WHAT YOU SHOULD DO: Your output must consist of the records printed verbatim, with the pictures excluded.

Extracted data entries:
····················

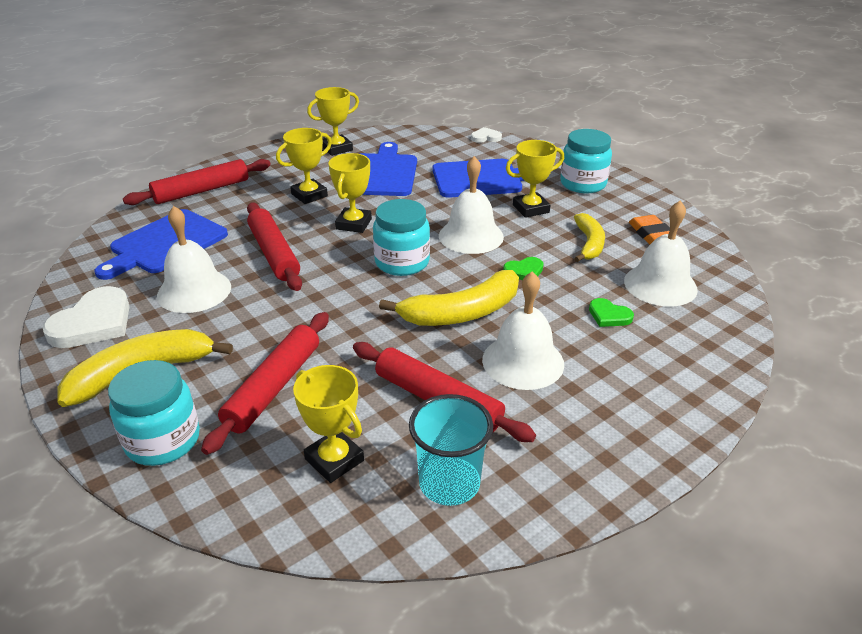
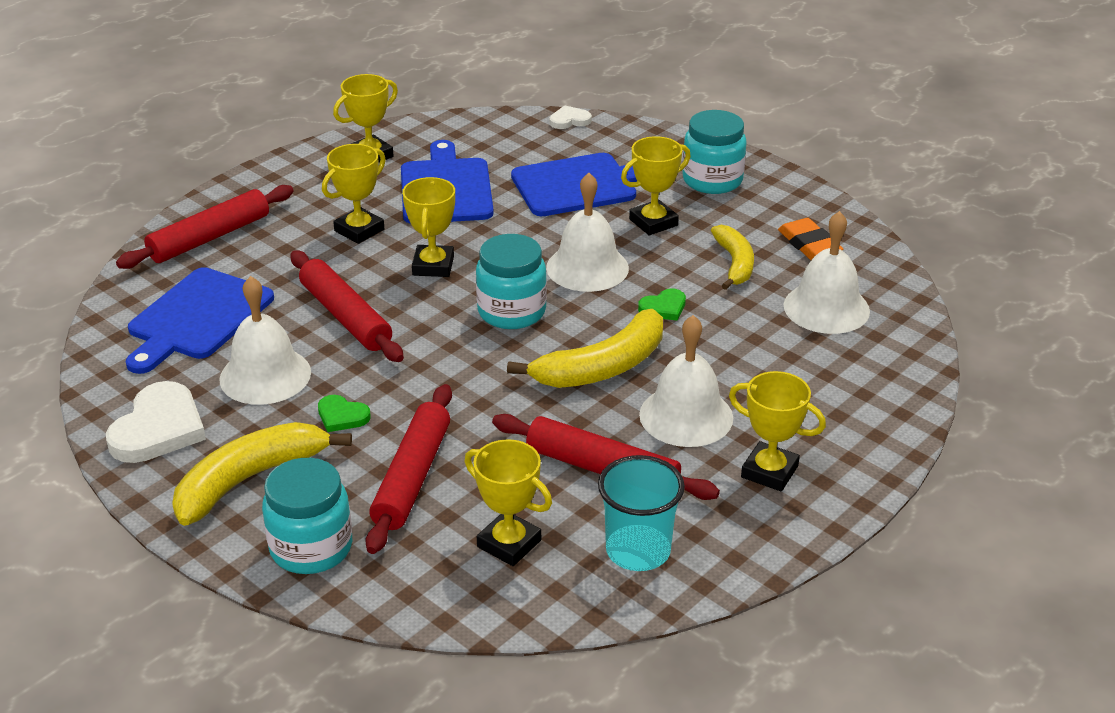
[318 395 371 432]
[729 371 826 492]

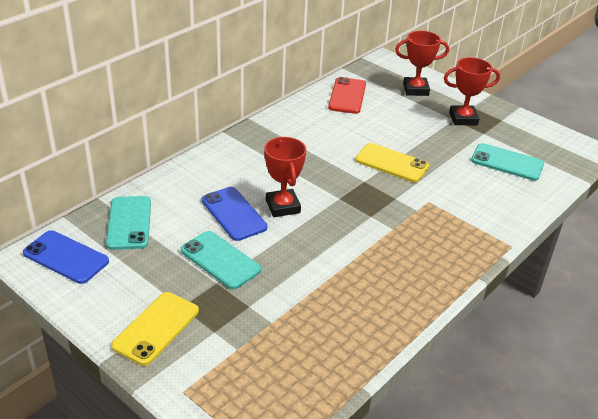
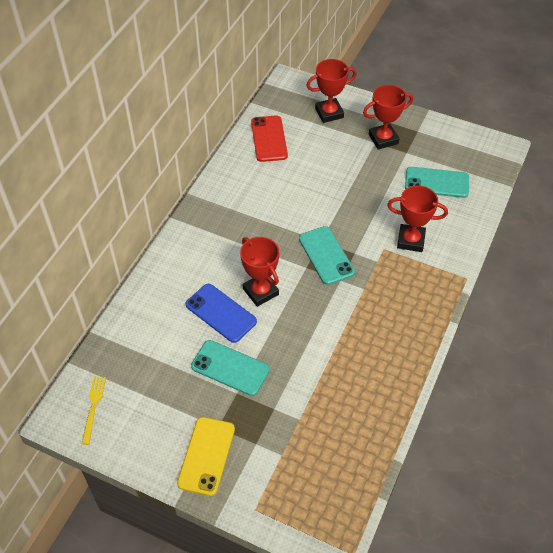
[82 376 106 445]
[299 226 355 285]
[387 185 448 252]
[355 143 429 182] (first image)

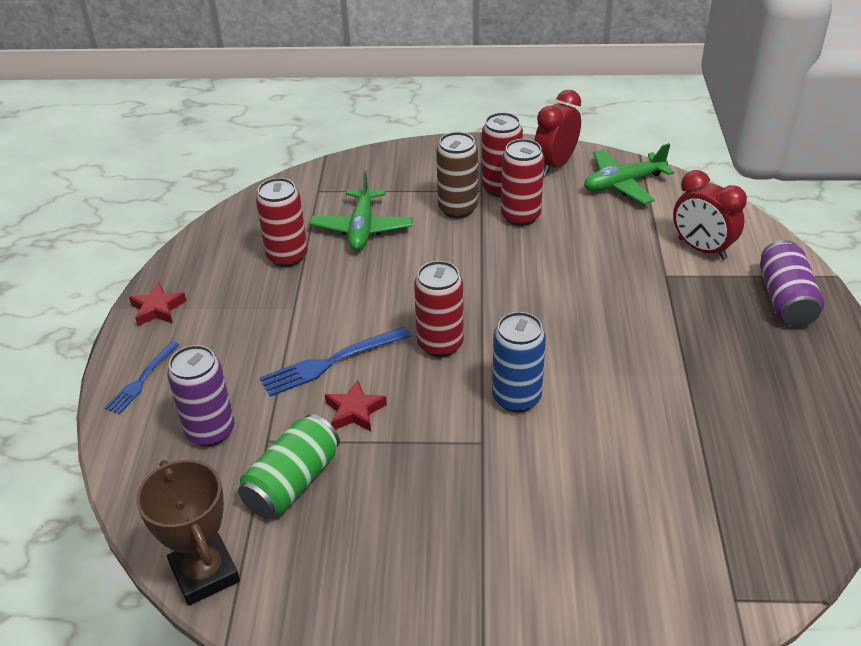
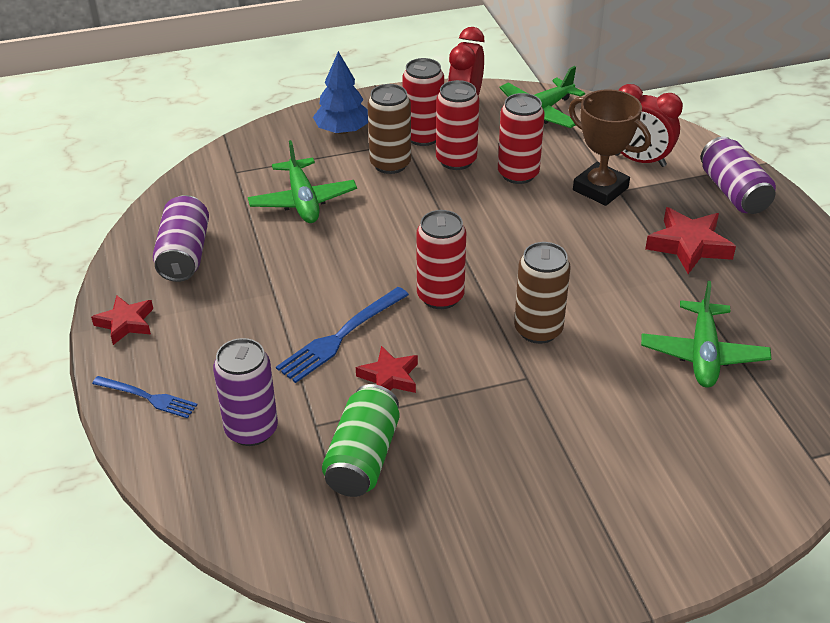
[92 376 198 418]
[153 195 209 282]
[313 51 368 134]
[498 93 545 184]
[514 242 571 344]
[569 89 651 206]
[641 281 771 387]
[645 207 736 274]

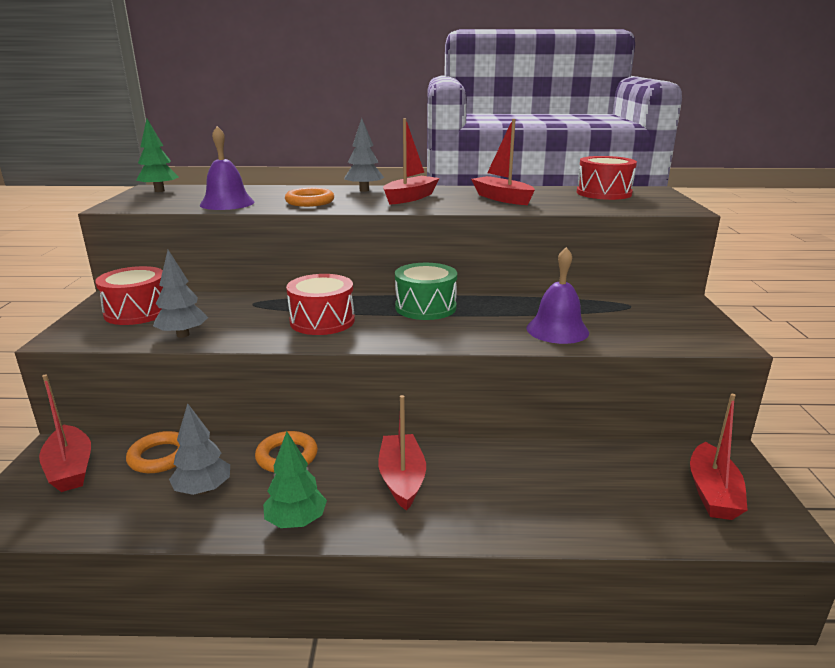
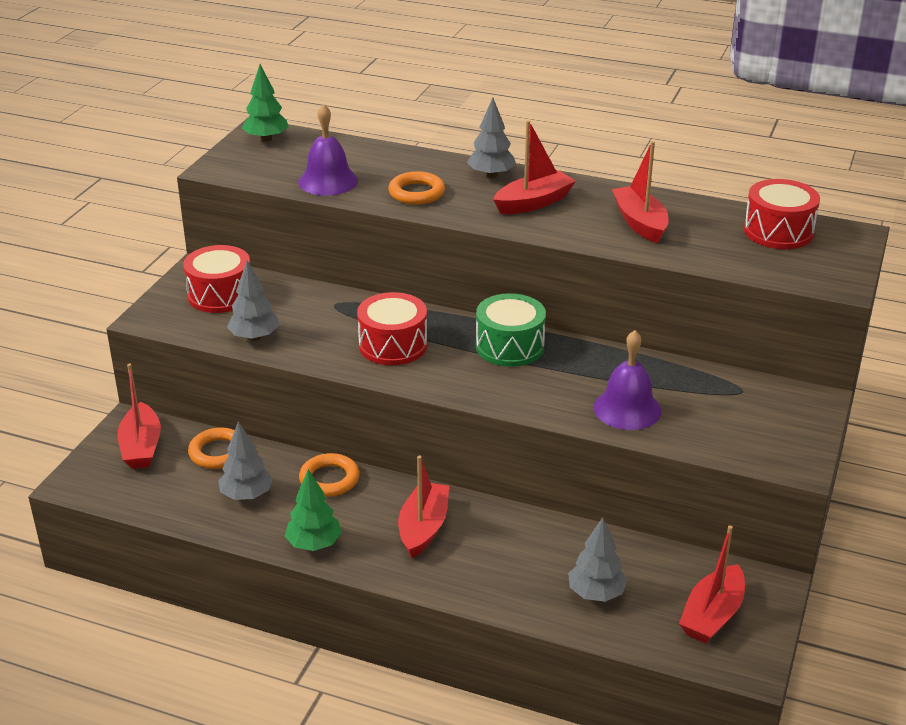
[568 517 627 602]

····················

TASK SOLUTION:
[318 395 371 432]
[729 371 826 492]

[82 376 106 445]
[299 226 355 285]
[387 185 448 252]
[355 143 429 182] (first image)

[92 376 198 418]
[153 195 209 282]
[313 51 368 134]
[498 93 545 184]
[514 242 571 344]
[569 89 651 206]
[641 281 771 387]
[645 207 736 274]

[568 517 627 602]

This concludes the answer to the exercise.